WHAT THIS TASK INVOLVES:
Please print all of the entries, matching them exactly.

DATA SECTION:
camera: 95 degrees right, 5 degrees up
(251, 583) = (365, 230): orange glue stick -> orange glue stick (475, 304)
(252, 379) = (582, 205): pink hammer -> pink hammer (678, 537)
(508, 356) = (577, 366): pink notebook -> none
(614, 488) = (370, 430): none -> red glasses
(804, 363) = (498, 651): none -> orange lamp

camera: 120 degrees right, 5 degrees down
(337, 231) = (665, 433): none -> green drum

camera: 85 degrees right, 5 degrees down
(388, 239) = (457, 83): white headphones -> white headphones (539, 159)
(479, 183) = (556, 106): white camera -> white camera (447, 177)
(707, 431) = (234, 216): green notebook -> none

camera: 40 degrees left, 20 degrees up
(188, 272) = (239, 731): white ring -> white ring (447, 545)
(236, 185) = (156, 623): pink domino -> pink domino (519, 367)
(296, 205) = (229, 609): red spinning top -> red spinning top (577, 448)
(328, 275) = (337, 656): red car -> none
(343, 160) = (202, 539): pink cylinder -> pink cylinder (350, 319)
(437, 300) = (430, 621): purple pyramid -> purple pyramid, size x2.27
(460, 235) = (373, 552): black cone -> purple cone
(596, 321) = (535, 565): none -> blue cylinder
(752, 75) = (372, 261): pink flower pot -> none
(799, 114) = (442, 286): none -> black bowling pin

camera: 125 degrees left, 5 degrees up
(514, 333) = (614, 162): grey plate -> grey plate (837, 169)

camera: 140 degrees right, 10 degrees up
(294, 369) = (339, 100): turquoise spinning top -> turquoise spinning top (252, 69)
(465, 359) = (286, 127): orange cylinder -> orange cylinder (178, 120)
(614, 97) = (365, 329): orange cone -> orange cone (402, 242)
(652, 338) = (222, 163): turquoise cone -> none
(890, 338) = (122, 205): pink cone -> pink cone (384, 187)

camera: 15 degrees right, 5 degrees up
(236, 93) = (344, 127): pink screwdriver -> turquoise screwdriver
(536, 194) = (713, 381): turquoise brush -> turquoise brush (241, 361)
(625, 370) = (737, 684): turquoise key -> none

TASK ANSWER:
camera: 95 degrees right, 5 degrees up
(251, 583) = (365, 230): orange glue stick -> orange glue stick (475, 304)
(252, 379) = (582, 205): pink hammer -> pink hammer (678, 537)
(508, 356) = (577, 366): pink notebook -> none
(614, 488) = (370, 430): none -> red glasses
(804, 363) = (498, 651): none -> orange lamp

camera: 120 degrees right, 5 degrees down
(337, 231) = (665, 433): none -> green drum

camera: 85 degrees right, 5 degrees down
(388, 239) = (457, 83): white headphones -> white headphones (539, 159)
(479, 183) = (556, 106): white camera -> white camera (447, 177)
(707, 431) = (234, 216): green notebook -> none

camera: 40 degrees left, 20 degrees up
(188, 272) = (239, 731): white ring -> white ring (447, 545)
(236, 185) = (156, 623): pink domino -> pink domino (519, 367)
(296, 205) = (229, 609): red spinning top -> red spinning top (577, 448)
(328, 275) = (337, 656): red car -> none
(343, 160) = (202, 539): pink cylinder -> pink cylinder (350, 319)
(437, 300) = (430, 621): purple pyramid -> purple pyramid, size x2.27
(460, 235) = (373, 552): black cone -> purple cone
(596, 321) = (535, 565): none -> blue cylinder
(752, 75) = (372, 261): pink flower pot -> none
(799, 114) = (442, 286): none -> black bowling pin

camera: 125 degrees left, 5 degrees up
(514, 333) = (614, 162): grey plate -> grey plate (837, 169)

camera: 140 degrees right, 10 degrees up
(294, 369) = (339, 100): turquoise spinning top -> turquoise spinning top (252, 69)
(465, 359) = (286, 127): orange cylinder -> orange cylinder (178, 120)
(614, 97) = (365, 329): orange cone -> orange cone (402, 242)
(652, 338) = (222, 163): turquoise cone -> none
(890, 338) = (122, 205): pink cone -> pink cone (384, 187)

camera: 15 degrees right, 5 degrees up
(236, 93) = (344, 127): pink screwdriver -> turquoise screwdriver
(536, 194) = (713, 381): turquoise brush -> turquoise brush (241, 361)
(625, 370) = (737, 684): turquoise key -> none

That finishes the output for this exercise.